ABOUT THIS TASK >>
Take the lines below between the one holding "purple battery [390,101]" and the one holding "brown can [559,259]", inclusive, and copy them exactly. Add nothing.

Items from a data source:
================
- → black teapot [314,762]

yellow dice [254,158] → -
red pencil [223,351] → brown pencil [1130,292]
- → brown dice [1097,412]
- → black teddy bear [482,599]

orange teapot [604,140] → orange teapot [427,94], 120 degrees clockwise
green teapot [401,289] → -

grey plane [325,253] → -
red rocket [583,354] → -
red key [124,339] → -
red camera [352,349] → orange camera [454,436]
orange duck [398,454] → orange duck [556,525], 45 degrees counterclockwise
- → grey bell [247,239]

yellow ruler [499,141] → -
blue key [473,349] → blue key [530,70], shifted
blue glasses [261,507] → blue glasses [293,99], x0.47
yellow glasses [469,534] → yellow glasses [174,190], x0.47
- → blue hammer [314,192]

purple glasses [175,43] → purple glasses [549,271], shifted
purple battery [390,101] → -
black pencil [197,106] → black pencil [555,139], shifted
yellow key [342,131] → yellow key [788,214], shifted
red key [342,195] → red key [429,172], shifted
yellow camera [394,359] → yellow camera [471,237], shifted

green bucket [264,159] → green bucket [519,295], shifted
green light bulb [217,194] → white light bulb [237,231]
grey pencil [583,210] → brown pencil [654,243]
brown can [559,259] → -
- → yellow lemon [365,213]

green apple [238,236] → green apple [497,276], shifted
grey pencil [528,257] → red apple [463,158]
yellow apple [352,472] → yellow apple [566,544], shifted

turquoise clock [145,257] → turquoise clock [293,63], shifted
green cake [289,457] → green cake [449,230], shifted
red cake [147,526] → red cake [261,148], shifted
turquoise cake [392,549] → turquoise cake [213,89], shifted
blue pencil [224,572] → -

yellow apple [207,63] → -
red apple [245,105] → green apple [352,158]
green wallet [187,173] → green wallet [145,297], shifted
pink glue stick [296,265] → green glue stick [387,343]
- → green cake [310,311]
================
RESULT FOR THIS TASK >>
purple battery [390,101] → -
black pencil [197,106] → black pencil [555,139], shifted
yellow key [342,131] → yellow key [788,214], shifted
red key [342,195] → red key [429,172], shifted
yellow camera [394,359] → yellow camera [471,237], shifted

green bucket [264,159] → green bucket [519,295], shifted
green light bulb [217,194] → white light bulb [237,231]
grey pencil [583,210] → brown pencil [654,243]
brown can [559,259] → -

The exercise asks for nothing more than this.